» WORK TASK
Start at the line that contains "60 degrees counterclockwise". Repeat it and each line after it, exactly, up to and including the final line of the data.

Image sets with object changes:
***

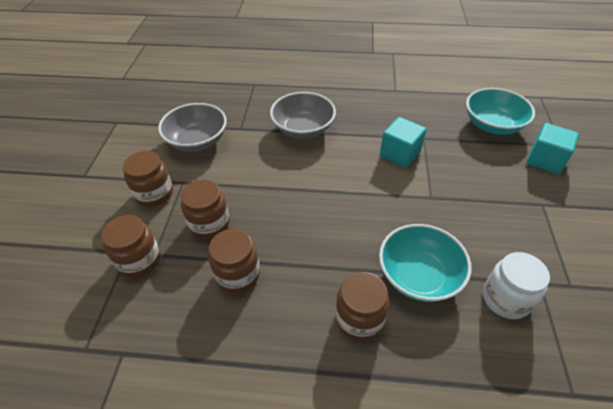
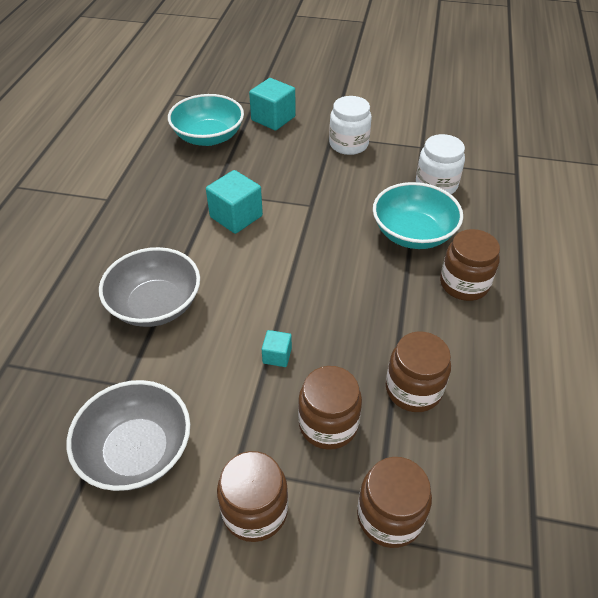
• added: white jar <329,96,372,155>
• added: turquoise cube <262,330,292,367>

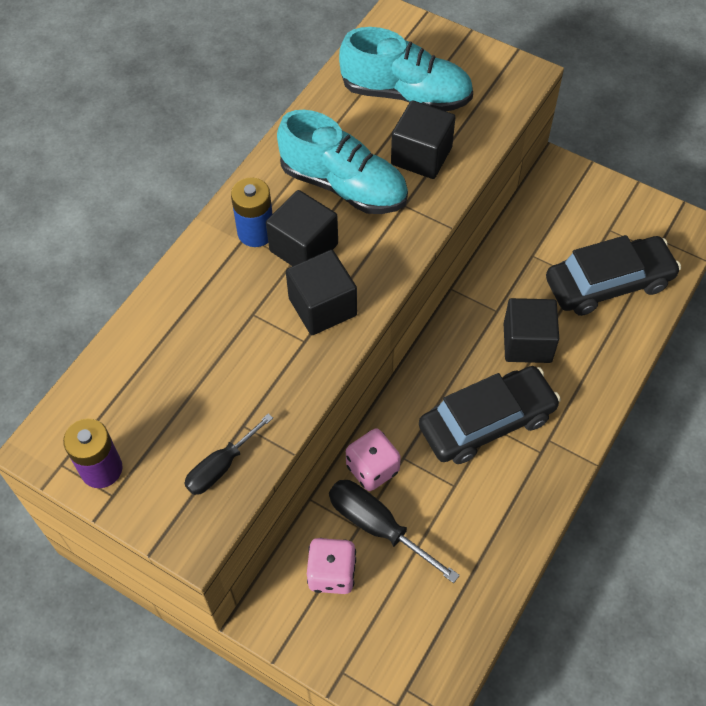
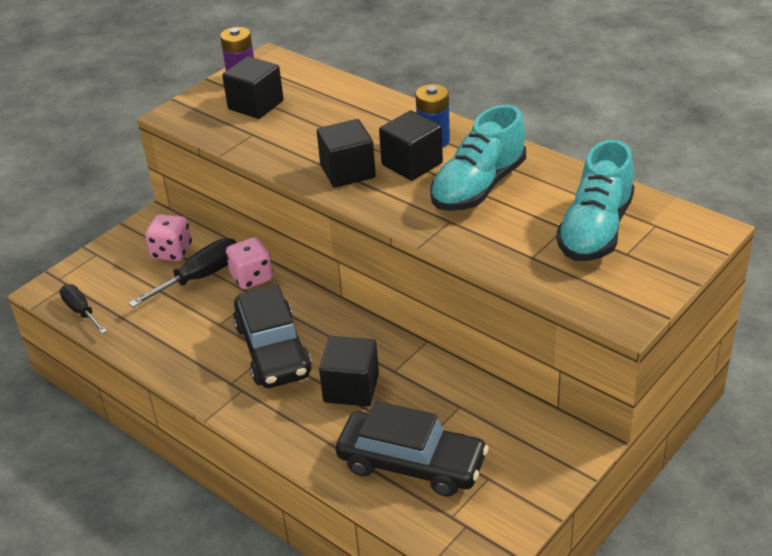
• moved: black cube <391,100,455,179> to <222,56,283,119>
• turned: black car <546,235,681,316> = <336,401,489,497> 60 degrees counterclockwise
• moved: black screwdriver <184,413,273,495> to <60,284,107,334>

***

» EXPECTED ANSWER
• turned: black car <546,235,681,316> = <336,401,489,497> 60 degrees counterclockwise
• moved: black screwdriver <184,413,273,495> to <60,284,107,334>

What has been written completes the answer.